__Exercise details__. Gather every line of the rows below that contains the string "mark" and copy each one in full. Case counts.

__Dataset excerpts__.
══════════════════════════════

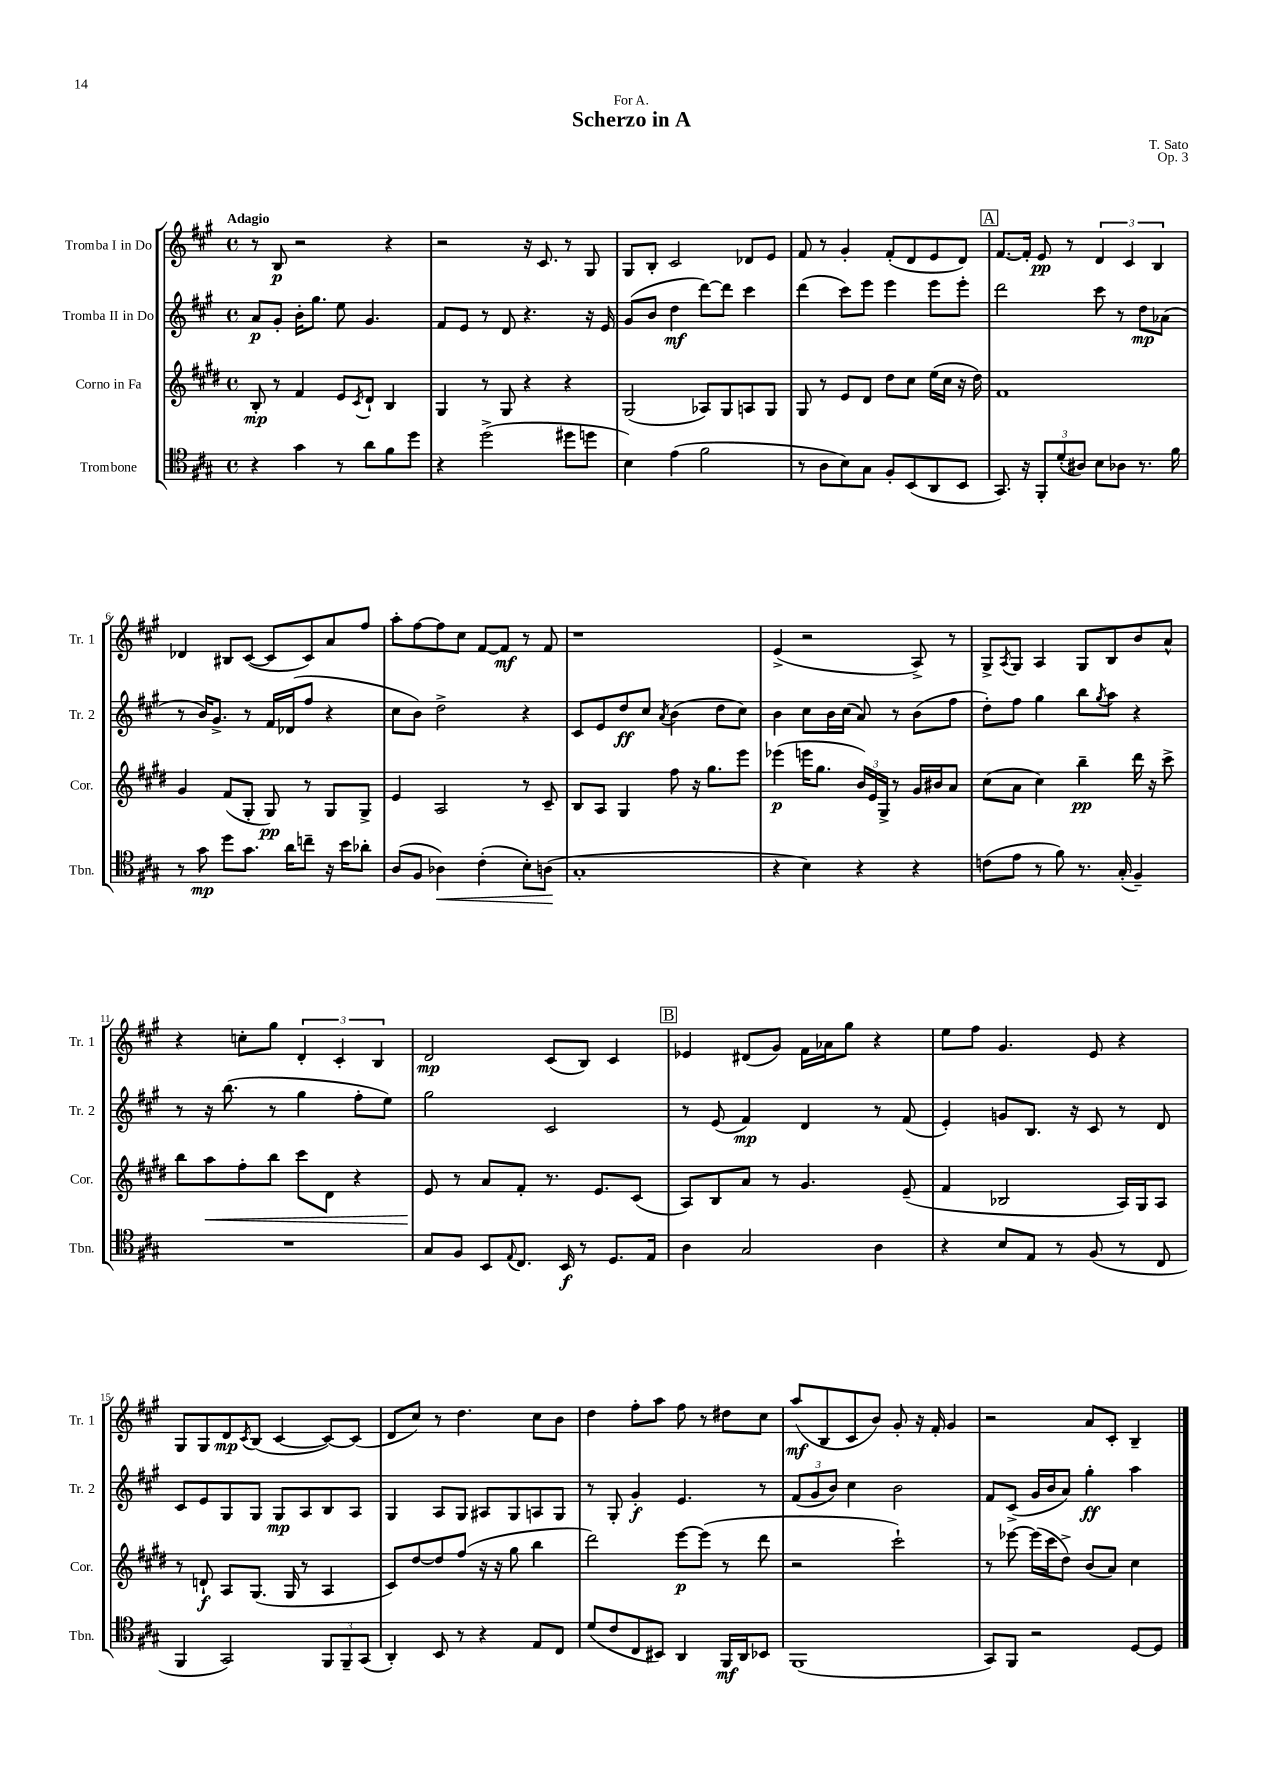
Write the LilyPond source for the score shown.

\header { title = "Scherzo in A" composer = "T. Sato" dedication = "For A." opus = "Op. 3" }
<<
\new StaffGroup <<
\new Staff = "s0" \with { instrumentName = "Tromba I in Do" shortInstrumentName = "Tr. 1" } {
    \clef treble \key a \major \defaultTimeSignature \time 4/4 \tempo "Adagio"
    r8 b8\p r2 r4 |
    r2 r16 cis'8. r8 gis8 |
    gis8 b8-. cis'2 des'8 e'8 |
    fis'8 r8 gis'4-. fis'8-.( d'8 e'8 d'8) |
    \mark \markup { \box "A" } fis'8.~ fis'16-. e'8\pp r8 \tuplet 3/2 { d'4 cis'4 b4 } |
    des'4 bis8 cis'8~( cis'8 cis'8) a'8 fis''8 |
    a''8-. fis''8~ fis''8 cis''8 fis'8~ fis'8\mf r8 fis'8 |
    r1 |
    e'4->( r2 a8->) r8 |
    gis8-> \acciaccatura { a8 } gis8 a4 gis8 b8 b'8 a'8-^ |
    r4 c''8-. gis''8 \tuplet 3/2 { d'4-. cis'4-. b4 } |
    d'2\mp cis'8( b8) cis'4 |
    \mark \markup { \box "B" } ees'4 dis'8( gis'8) fis'16 aes'16 gis''8 r4 |
    e''8 fis''8 gis'4. e'8 r4 |
    gis8 gis8 d'8\mp \acciaccatura { cis'8 } b8( cis'4~ cis'8~) cis'8( |
    d'8 cis''8) r8 d''4. cis''8 b'8 |
    d''4 fis''8-. a''8 fis''8 r8 dis''8 cis''8 |
    a''8\mf( b8 cis'8 b'8) gis'8-. r16 fis'16-. gis'4 |
    r2 a'8 cis'8-. b4-- \bar "|." |
}
\new Staff = "s1" \with { instrumentName = "Tromba II in Do" shortInstrumentName = "Tr. 2" } {
    \clef treble \key a \major \defaultTimeSignature \time 4/4
    a'8\p gis'8-. b'16-. gis''8. e''8 gis'4. |
    fis'8 e'8 r8 d'8 r4. r16 e'16 |
    gis'8( b'8 d''4\mf d'''8~) d'''8 cis'''4 |
    d'''4( cis'''8) e'''8 e'''4 e'''8 e'''8-. |
    \mark \markup { \box "A" } d'''2 cis'''8 r8 d''8\mp aes'8( |
    r8 b'16) gis'8.-> r8 fis'16 des'16( fis''8 r4 |
    cis''8 b'8) d''2-> r4 |
    cis'8 e'8 d''8\ff cis''8 \acciaccatura { a'8 } b'4( d''8 cis''8) |
    b'4 cis''8 b'16 cis''16( a'8) r8 b'8( fis''8 |
    d''8-.) fis''8 gis''4 b''8 \acciaccatura { gis''8 } a''8 r4 |
    r8 r16 b''8.( r8 gis''4 fis''8-. e''8) |
    gis''2 cis'2 |
    \mark \markup { \box "B" } r8 e'8( fis'4\mp) d'4 r8 fis'8( |
    e'4-.) g'8 b8. r16 cis'8 r8 d'8 |
    cis'8 e'8 gis8 gis8 gis8\mp a8 b8 a8 |
    gis4 a8 gis8 ais8 gis8 a8 gis8 |
    r8 gis8-. gis'4-.\f e'4. r8 |
    \tuplet 3/2 { fis'8( gis'8 b'8) } cis''4 b'2 |
    fis'8 cis'8->( gis'16 b'16 a'8) gis''4-.\ff a''4 \bar "|." |
}
\new Staff = "s2" \with { instrumentName = "Corno in Fa" shortInstrumentName = "Cor." } {
    \clef treble \key e \major \defaultTimeSignature \time 4/4
    b8-.\mp r8 fis'4 e'8 \acciaccatura { cis'8 } dis'8-! b4 |
    gis4 r8 gis8 r4 r4 |
    gis2( aes8) gis8 a8 gis8 |
    gis8 r8 e'8 dis'8 dis''8 cis''8 e''16( cis''16 r16 dis''16) |
    \mark \markup { \box "A" } fis'1 |
    gis'4 fis'8( gis8-. gis8\pp) r8 gis8 gis8-> |
    e'4 a2 r8 cis'8-- |
    b8 a8 gis4 fis''8 r16 gis''8. e'''8 |
    ees'''4\p( e'''16 gis''8. \tuplet 3/2 { b'16) e'16 gis16-> } r8 gis'16 bis'16 a'8 |
    cis''8( a'8 cis''4) b''4--\pp dis'''16 r16 cis'''8-> |
    b''8 a''8\< fis''8-. b''8 cis'''8 dis'8 r4 |
    e'8\! r8 a'8 fis'8-. r8. e'8. cis'8( |
    \mark \markup { \box "B" } a8) b8 a'8 r8 gis'4. e'8--( |
    fis'4 bes2 a16) gis16 a8 |
    r8 d'8-!\f a8 gis8.( gis16 r8 a4 |
    cis'8) dis''8~ dis''8 fis''8( r16 r16 gis''8 b''4 |
    dis'''2) e'''8~\p e'''8( r8 dis'''8 |
    r2 cis'''2-!) |
    r8 ees'''8~ ees'''16( cis'''16 dis''8->) b'8( a'8) cis''4 \bar "|." |
}
\new Staff = "s3" \with { instrumentName = "Trombone" shortInstrumentName = "Tbn." } {
    \clef tenor \key a \major \defaultTimeSignature \time 4/4
    r4 gis'4 r8 a'8 fis'8 d''8 |
    r4 d''2->( dis''8 d''8 |
    b4) e'4( fis'2 |
    r8 a8 b8) gis8 fis8-. b,8( a,8 b,8 |
    \mark \markup { \box "A" } gis,8.) r16 \tuplet 3/2 { fis,8-. d'8-.( ais8) } b8 aes8 r8. fis'16 |
    r8 gis'8\mp d''8 gis'8. a'16 c''8-- r16 b'16 aes'8-. |
    a8( fis8 aes4\<) cis'4-.( b8-.) a8\!( |
    gis1-. |
    r4 b4) r4 r4 |
    c'8( e'8 r8 fis'8) r8. gis16-.( fis4--) |
    R1 |
    gis8 fis8 b,8 \appoggiatura { e8 } cis8. b,16\f r8 d8. e16 |
    \mark \markup { \box "B" } a4 gis2 a4 |
    r4 b8 e8 r8 fis8( r8 cis8 |
    fis,4 gis,2) \tuplet 3/2 { fis,8 fis,8-- gis,8( } |
    a,4-.) b,8 r8 r4 e8 cis8 |
    d'8( cis'8 cis8 bis,8) a,4 fis,16\mf a,16 bes,8 |
    fis,1( |
    gis,8) fis,8 r2 d8~ d8 \bar "|." |
}
>>
>>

══════════════════════════════

__The completed task__.
    \mark \markup { \box "A" } fis'8.~ fis'16-. e'8\pp r8 \tuplet 3/2 { d'4 cis'4 b4 } |
    \mark \markup { \box "B" } ees'4 dis'8( gis'8) fis'16 aes'16 gis''8 r4 |
    \mark \markup { \box "A" } d'''2 cis'''8 r8 d''8\mp aes'8( |
    \mark \markup { \box "B" } r8 e'8( fis'4\mp) d'4 r8 fis'8( |
    \mark \markup { \box "A" } fis'1 |
    \mark \markup { \box "B" } a8) b8 a'8 r8 gis'4. e'8--( |
    \mark \markup { \box "A" } gis,8.) r16 \tuplet 3/2 { fis,8-. d'8-.( ais8) } b8 aes8 r8. fis'16 |
    \mark \markup { \box "B" } a4 gis2 a4 |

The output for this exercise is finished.